**Problem:** The lines to extract run from the first line of the entries through the line that contains "C7: 1nF (NET1, VDD) -> none"; reproduce exactly those lines and no others.

■ ■ ■ ■ ■

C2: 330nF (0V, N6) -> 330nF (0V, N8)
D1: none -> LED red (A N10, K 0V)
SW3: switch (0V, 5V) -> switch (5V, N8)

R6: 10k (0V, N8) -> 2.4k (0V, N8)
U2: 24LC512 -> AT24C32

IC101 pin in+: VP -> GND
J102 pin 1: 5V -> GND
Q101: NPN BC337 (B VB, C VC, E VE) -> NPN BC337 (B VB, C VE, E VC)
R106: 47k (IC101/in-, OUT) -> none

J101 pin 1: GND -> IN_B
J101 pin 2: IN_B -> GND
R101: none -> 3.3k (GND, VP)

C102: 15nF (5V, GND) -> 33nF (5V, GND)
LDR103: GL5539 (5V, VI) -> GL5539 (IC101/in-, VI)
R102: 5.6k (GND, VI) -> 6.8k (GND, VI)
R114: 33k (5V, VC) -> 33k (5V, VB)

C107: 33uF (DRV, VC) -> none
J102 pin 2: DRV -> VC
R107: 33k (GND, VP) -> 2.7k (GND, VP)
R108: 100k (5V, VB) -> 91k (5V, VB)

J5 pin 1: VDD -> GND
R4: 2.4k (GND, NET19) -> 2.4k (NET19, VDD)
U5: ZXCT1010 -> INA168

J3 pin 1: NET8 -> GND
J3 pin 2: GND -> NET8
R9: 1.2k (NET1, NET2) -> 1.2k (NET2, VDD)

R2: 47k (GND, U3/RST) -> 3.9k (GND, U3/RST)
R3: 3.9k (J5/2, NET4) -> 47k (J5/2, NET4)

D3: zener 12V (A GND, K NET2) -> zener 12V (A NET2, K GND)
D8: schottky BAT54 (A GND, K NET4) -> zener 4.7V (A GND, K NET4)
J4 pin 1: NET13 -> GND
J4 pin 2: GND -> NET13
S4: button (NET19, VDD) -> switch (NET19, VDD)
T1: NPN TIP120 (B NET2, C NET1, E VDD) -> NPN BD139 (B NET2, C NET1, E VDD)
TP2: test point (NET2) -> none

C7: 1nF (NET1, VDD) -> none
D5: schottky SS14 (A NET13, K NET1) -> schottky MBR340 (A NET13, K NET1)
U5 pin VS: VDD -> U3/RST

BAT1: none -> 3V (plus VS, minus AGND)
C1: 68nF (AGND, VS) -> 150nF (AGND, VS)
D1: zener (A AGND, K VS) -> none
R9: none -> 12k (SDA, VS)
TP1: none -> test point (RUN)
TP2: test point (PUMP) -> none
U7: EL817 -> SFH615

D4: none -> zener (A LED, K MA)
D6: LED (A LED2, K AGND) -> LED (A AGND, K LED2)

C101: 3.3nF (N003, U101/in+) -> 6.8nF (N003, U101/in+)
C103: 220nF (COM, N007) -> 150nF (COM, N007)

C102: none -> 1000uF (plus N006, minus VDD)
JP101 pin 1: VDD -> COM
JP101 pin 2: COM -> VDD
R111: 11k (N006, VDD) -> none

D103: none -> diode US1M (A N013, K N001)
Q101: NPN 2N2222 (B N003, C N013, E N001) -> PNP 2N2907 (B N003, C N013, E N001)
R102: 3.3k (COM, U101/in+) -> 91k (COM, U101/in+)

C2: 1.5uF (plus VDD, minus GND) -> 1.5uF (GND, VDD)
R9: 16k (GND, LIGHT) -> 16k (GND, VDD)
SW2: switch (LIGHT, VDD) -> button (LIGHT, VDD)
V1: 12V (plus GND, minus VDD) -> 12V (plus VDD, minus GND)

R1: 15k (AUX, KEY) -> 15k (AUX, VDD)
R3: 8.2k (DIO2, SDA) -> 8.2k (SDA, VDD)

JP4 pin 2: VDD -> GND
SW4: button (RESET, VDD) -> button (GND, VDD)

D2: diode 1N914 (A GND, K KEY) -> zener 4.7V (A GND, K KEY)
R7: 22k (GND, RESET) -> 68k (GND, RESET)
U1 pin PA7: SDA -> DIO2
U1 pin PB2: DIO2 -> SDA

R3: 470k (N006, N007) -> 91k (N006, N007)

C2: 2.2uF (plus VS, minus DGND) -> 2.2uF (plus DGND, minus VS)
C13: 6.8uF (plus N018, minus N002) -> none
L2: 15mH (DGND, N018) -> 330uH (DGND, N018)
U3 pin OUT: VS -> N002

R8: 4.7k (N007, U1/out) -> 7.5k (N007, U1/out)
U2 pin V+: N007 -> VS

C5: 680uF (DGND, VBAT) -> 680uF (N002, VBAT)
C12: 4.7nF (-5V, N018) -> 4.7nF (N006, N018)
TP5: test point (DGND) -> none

■ ■ ■ ■ ■

**Solution to the problem:**
C2: 330nF (0V, N6) -> 330nF (0V, N8)
D1: none -> LED red (A N10, K 0V)
SW3: switch (0V, 5V) -> switch (5V, N8)

R6: 10k (0V, N8) -> 2.4k (0V, N8)
U2: 24LC512 -> AT24C32

IC101 pin in+: VP -> GND
J102 pin 1: 5V -> GND
Q101: NPN BC337 (B VB, C VC, E VE) -> NPN BC337 (B VB, C VE, E VC)
R106: 47k (IC101/in-, OUT) -> none

J101 pin 1: GND -> IN_B
J101 pin 2: IN_B -> GND
R101: none -> 3.3k (GND, VP)

C102: 15nF (5V, GND) -> 33nF (5V, GND)
LDR103: GL5539 (5V, VI) -> GL5539 (IC101/in-, VI)
R102: 5.6k (GND, VI) -> 6.8k (GND, VI)
R114: 33k (5V, VC) -> 33k (5V, VB)

C107: 33uF (DRV, VC) -> none
J102 pin 2: DRV -> VC
R107: 33k (GND, VP) -> 2.7k (GND, VP)
R108: 100k (5V, VB) -> 91k (5V, VB)

J5 pin 1: VDD -> GND
R4: 2.4k (GND, NET19) -> 2.4k (NET19, VDD)
U5: ZXCT1010 -> INA168

J3 pin 1: NET8 -> GND
J3 pin 2: GND -> NET8
R9: 1.2k (NET1, NET2) -> 1.2k (NET2, VDD)

R2: 47k (GND, U3/RST) -> 3.9k (GND, U3/RST)
R3: 3.9k (J5/2, NET4) -> 47k (J5/2, NET4)

D3: zener 12V (A GND, K NET2) -> zener 12V (A NET2, K GND)
D8: schottky BAT54 (A GND, K NET4) -> zener 4.7V (A GND, K NET4)
J4 pin 1: NET13 -> GND
J4 pin 2: GND -> NET13
S4: button (NET19, VDD) -> switch (NET19, VDD)
T1: NPN TIP120 (B NET2, C NET1, E VDD) -> NPN BD139 (B NET2, C NET1, E VDD)
TP2: test point (NET2) -> none

C7: 1nF (NET1, VDD) -> none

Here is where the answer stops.